- _WHAT YOU NEED TO DO_: When you transcribe the entries below, begin at their first line and stop after the line containing "camera: 115 degrees left, 5 degrees up"; pictures stay out.

(Object change listings)

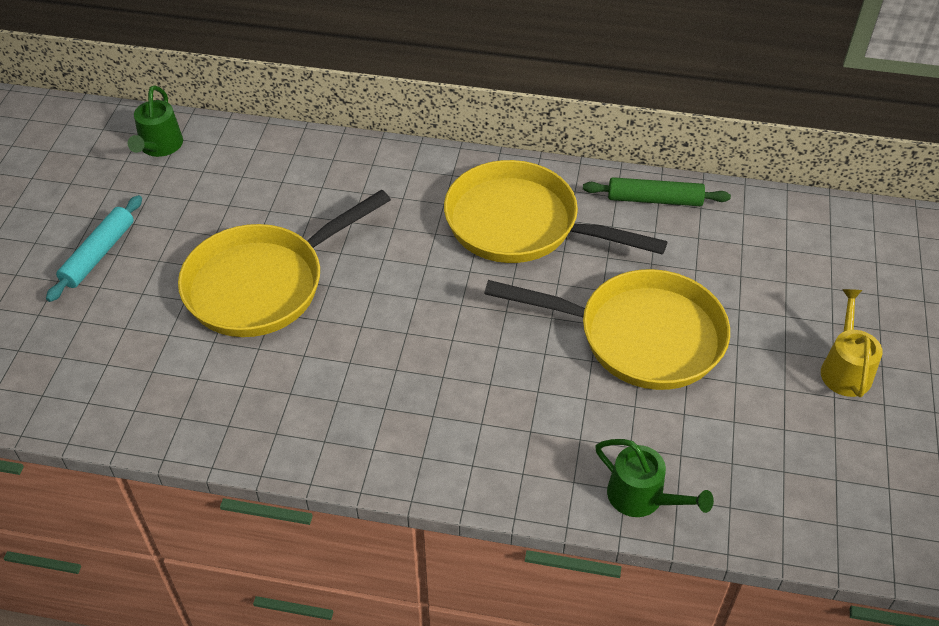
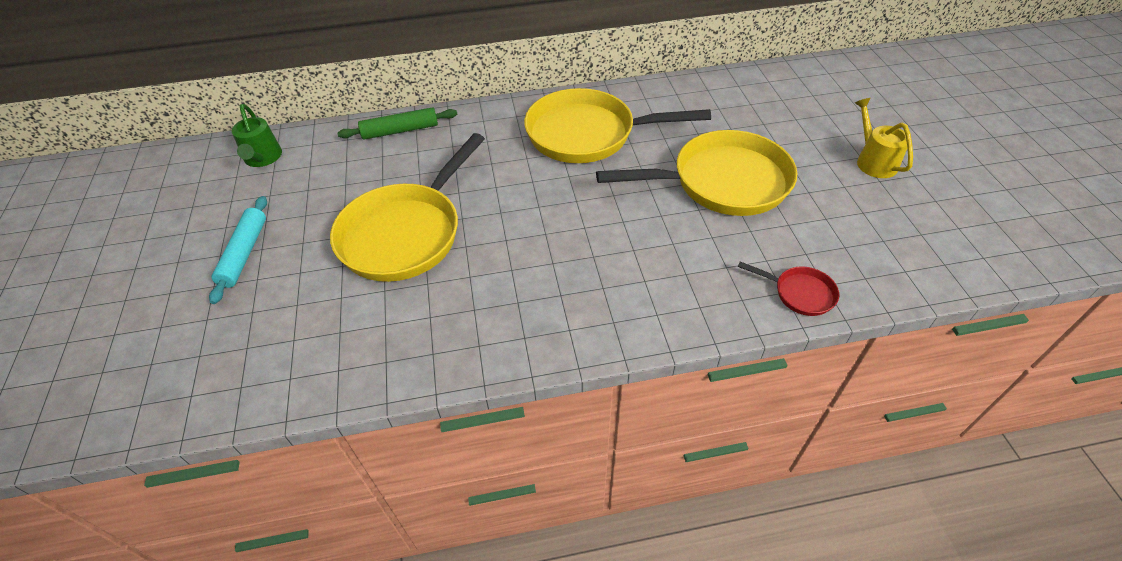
camera: 20 degrees left, 0 degrees up
(642, 497) = (800, 293): green watering can -> red pan
(654, 200) = (673, 93): green rolling pin -> green rolling pin (400, 131)

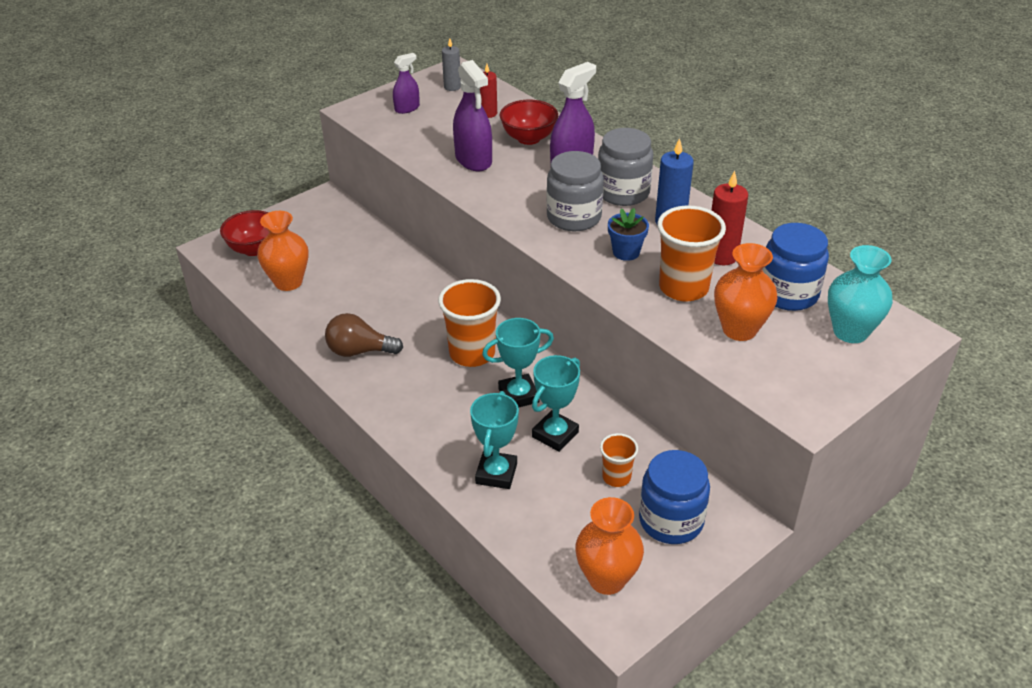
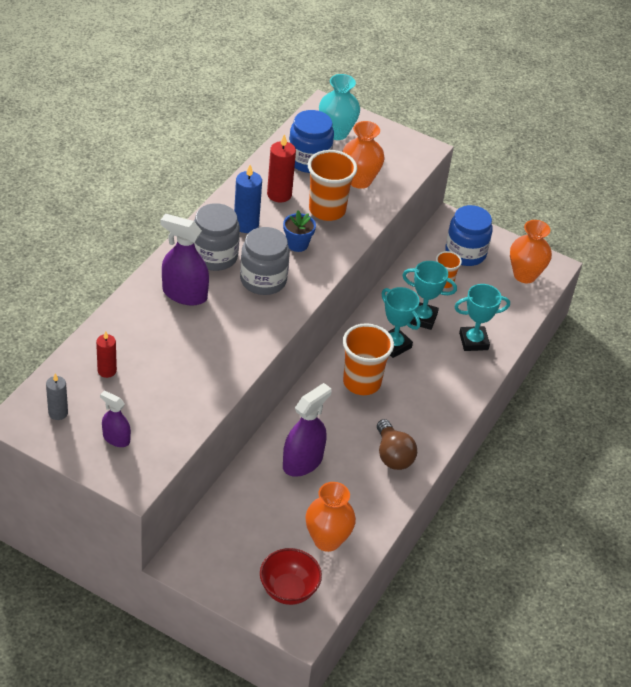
camera: 115 degrees left, 5 degrees up
(473, 160) = (198, 362): purple spray bottle -> purple spray bottle (302, 462)
(529, 138) = (146, 331): red bowl -> none

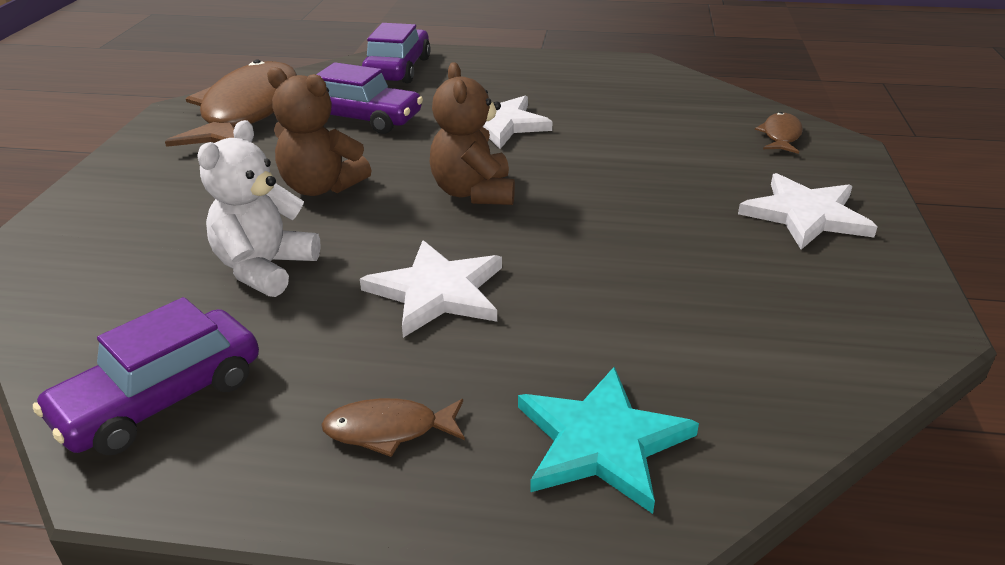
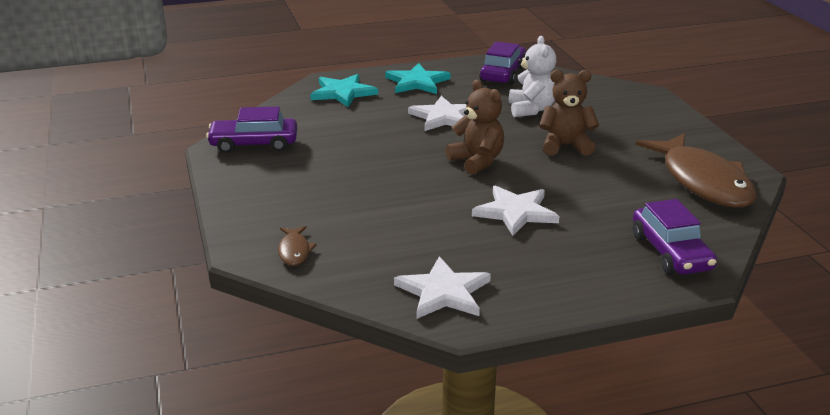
camera: 155 degrees right, 5 degrees down
(361, 119) = (617, 194): purple car -> purple car (254, 144)
(388, 430) = (417, 82): brown fish -> turquoise star
(806, 215) = (272, 189): white star -> white star (443, 292)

- _RESPONSE BOX_:
camera: 20 degrees left, 0 degrees up
(642, 497) = (800, 293): green watering can -> red pan
(654, 200) = (673, 93): green rolling pin -> green rolling pin (400, 131)

camera: 115 degrees left, 5 degrees up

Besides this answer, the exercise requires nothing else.